* **WHAT THE TASK REQUIRES**: Reproduce the records below in full and without edits, omitting images.

━━━━━━

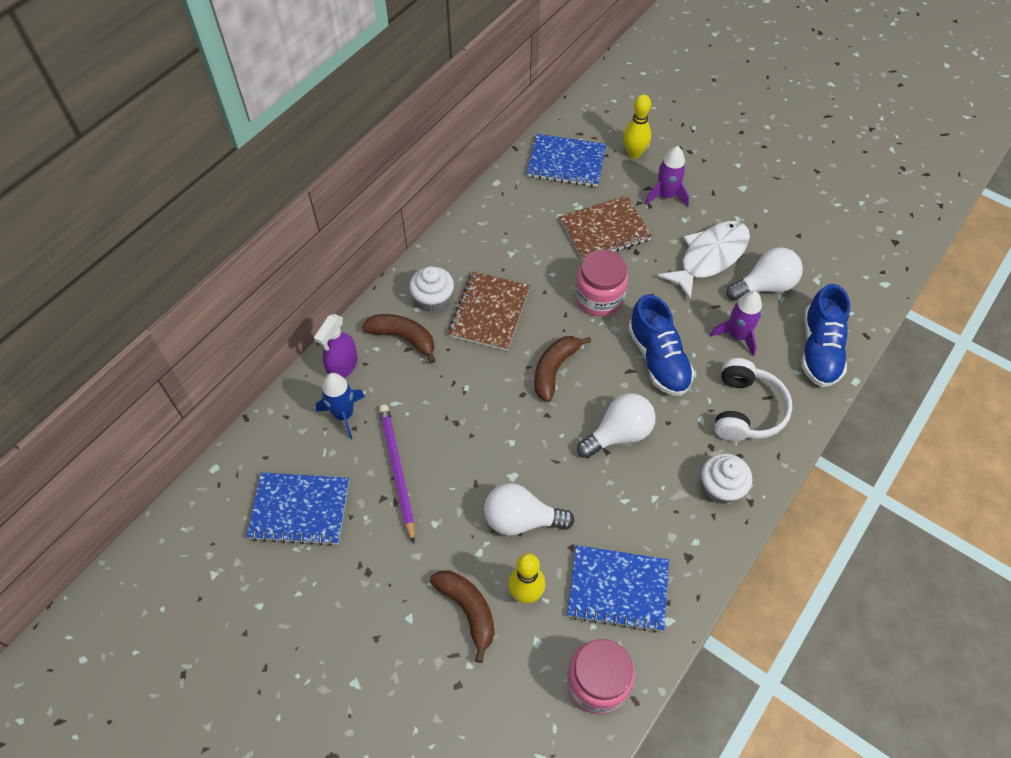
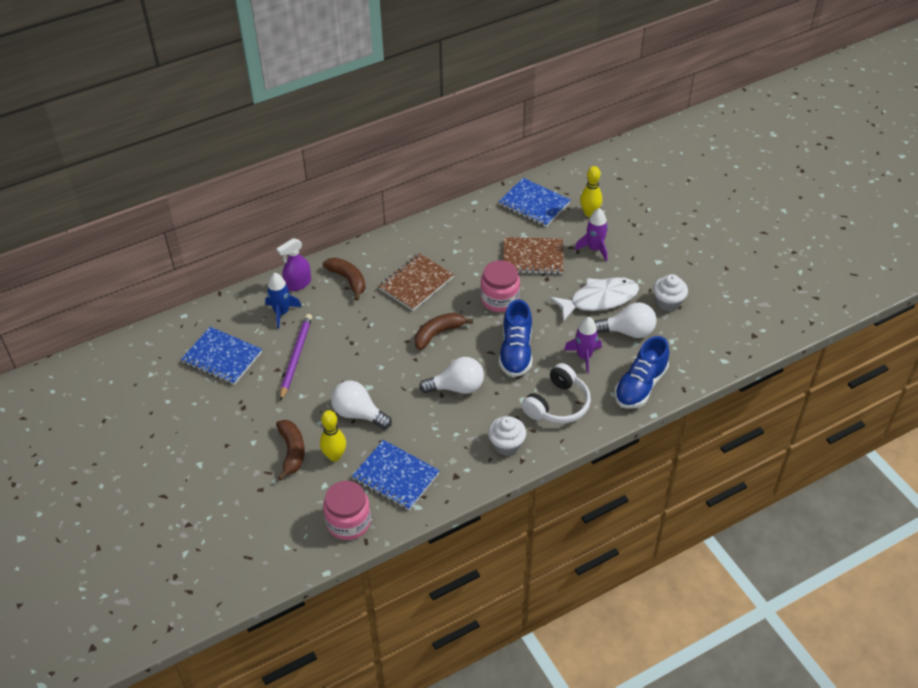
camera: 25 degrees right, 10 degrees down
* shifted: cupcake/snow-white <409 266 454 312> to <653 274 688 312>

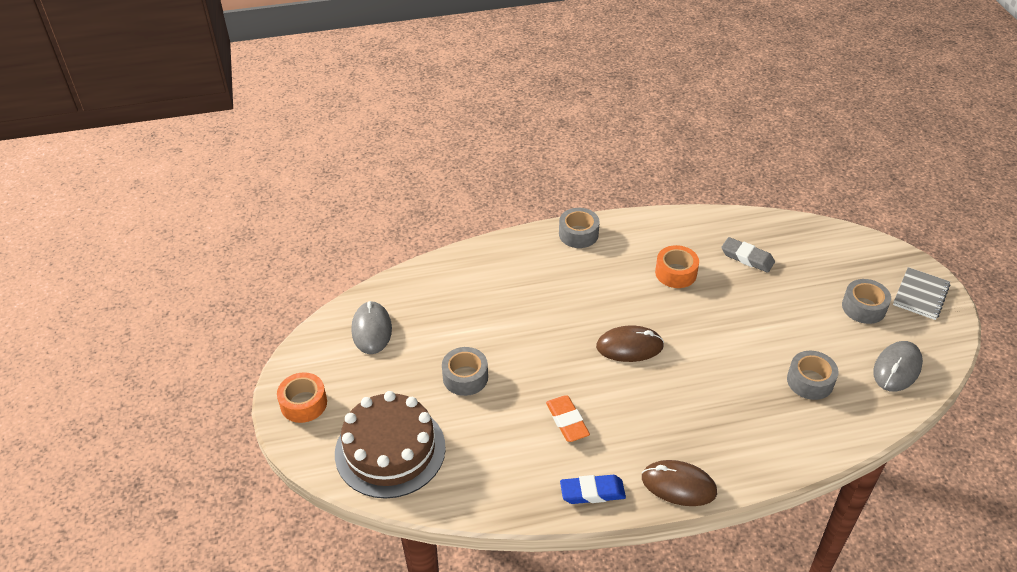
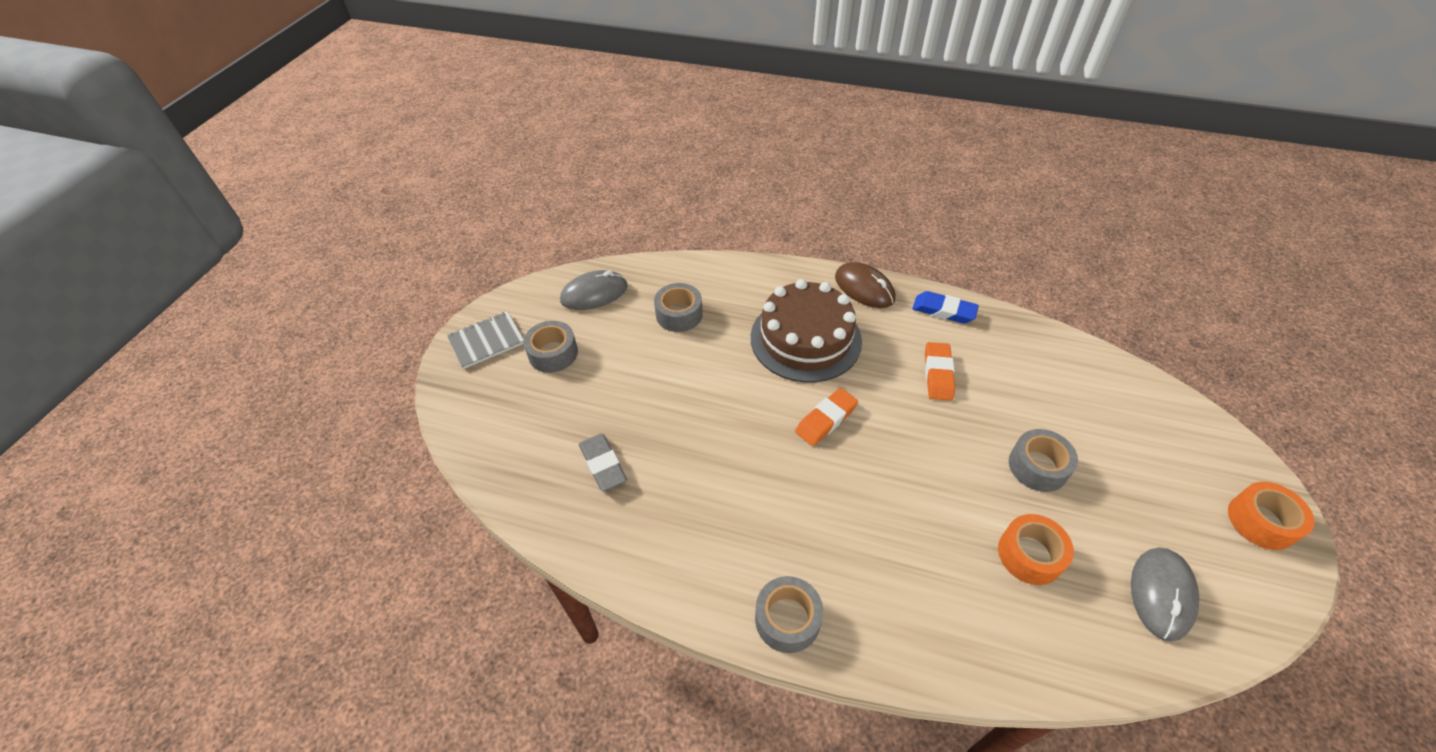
camera: 150 degrees left, 5 degrees up
* shifted: layer cake/russet <335 391 446 499> to <751 279 862 383>
* shifted: tape/bright orange <655 245 699 288> to <998 514 1074 585>
* swapped: computer mouse/russet <596 325 664 362> to pencil eraser/bright orange <795 388 858 446>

━━━━━━

* **COMPLETED EXERCISE**:
camera: 25 degrees right, 10 degrees down
* shifted: cupcake/snow-white <409 266 454 312> to <653 274 688 312>

camera: 150 degrees left, 5 degrees up
* shifted: layer cake/russet <335 391 446 499> to <751 279 862 383>
* shifted: tape/bright orange <655 245 699 288> to <998 514 1074 585>
* swapped: computer mouse/russet <596 325 664 362> to pencil eraser/bright orange <795 388 858 446>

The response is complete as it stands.